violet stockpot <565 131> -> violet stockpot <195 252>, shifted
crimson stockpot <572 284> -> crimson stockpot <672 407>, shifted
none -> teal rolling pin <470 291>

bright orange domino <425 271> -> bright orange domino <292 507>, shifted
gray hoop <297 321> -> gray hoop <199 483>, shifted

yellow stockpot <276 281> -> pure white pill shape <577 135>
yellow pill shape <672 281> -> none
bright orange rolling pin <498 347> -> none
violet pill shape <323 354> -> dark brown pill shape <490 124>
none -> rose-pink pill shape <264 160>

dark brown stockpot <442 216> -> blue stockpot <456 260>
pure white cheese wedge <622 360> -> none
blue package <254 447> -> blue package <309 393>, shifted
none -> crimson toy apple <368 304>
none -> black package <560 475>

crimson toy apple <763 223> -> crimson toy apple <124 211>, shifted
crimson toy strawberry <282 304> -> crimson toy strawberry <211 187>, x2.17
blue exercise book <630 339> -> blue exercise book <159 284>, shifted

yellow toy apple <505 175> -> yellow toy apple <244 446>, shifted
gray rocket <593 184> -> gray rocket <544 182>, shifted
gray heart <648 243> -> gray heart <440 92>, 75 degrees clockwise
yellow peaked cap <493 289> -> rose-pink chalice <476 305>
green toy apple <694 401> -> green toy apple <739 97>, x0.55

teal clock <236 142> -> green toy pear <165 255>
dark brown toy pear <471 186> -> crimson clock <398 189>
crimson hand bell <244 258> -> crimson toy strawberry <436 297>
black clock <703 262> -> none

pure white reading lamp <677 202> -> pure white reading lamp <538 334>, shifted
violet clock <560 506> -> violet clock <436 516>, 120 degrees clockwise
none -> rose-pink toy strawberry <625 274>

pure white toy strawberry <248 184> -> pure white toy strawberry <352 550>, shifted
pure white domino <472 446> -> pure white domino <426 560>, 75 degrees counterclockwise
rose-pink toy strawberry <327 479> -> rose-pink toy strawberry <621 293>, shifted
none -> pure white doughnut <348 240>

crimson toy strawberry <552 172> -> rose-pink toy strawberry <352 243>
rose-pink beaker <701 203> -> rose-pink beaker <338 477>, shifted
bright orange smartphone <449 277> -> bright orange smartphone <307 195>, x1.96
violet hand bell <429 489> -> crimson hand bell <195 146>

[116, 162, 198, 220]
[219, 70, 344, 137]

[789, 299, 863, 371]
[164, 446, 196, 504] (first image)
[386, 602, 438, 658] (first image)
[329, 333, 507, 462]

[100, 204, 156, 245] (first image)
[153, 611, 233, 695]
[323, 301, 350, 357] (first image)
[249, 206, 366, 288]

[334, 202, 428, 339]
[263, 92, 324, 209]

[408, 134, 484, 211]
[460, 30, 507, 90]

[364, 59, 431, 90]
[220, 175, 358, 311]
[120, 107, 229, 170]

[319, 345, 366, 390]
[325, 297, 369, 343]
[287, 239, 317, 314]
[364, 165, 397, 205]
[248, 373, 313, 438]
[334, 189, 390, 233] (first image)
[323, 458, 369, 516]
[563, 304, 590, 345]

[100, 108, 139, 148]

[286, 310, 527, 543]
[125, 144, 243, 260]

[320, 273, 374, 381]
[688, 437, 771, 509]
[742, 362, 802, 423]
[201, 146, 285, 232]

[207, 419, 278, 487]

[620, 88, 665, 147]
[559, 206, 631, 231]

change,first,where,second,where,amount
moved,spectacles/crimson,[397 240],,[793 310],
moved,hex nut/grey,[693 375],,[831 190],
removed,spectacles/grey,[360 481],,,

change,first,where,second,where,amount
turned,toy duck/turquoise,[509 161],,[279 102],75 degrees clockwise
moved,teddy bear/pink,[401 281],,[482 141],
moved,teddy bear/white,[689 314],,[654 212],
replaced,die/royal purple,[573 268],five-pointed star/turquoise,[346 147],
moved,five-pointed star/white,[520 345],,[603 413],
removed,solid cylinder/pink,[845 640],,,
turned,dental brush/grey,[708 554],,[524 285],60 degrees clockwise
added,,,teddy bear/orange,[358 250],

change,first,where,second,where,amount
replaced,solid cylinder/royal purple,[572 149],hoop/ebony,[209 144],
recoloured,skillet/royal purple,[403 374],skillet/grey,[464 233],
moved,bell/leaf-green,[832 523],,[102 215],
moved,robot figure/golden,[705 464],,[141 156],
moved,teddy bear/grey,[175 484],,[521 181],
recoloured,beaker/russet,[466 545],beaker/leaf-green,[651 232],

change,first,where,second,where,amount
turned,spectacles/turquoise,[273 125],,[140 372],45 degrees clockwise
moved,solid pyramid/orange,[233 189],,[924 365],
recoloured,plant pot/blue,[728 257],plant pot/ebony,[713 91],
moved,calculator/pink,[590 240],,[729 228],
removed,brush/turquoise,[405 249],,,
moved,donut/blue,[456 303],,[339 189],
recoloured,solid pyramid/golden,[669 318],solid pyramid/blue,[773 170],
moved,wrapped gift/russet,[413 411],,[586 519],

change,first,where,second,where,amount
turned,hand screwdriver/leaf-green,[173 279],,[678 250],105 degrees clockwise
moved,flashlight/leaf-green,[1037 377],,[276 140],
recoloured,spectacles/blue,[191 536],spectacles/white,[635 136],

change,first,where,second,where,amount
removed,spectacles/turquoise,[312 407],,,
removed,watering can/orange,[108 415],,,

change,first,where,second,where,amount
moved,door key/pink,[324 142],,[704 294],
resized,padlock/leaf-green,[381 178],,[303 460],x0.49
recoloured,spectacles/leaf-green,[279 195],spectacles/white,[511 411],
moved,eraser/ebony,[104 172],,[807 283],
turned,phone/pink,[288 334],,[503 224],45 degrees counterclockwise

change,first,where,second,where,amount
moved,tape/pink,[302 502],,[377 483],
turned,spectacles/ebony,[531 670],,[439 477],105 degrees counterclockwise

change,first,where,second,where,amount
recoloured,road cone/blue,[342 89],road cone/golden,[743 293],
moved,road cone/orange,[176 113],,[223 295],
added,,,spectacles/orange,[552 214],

- - - - - - -

Pick out all lines from the data above in which the word "leaf" appears.

moved,bell/leaf-green,[832 523],,[102 215],
recoloured,beaker/russet,[466 545],beaker/leaf-green,[651 232],
turned,hand screwdriver/leaf-green,[173 279],,[678 250],105 degrees clockwise
moved,flashlight/leaf-green,[1037 377],,[276 140],
resized,padlock/leaf-green,[381 178],,[303 460],x0.49
recoloured,spectacles/leaf-green,[279 195],spectacles/white,[511 411],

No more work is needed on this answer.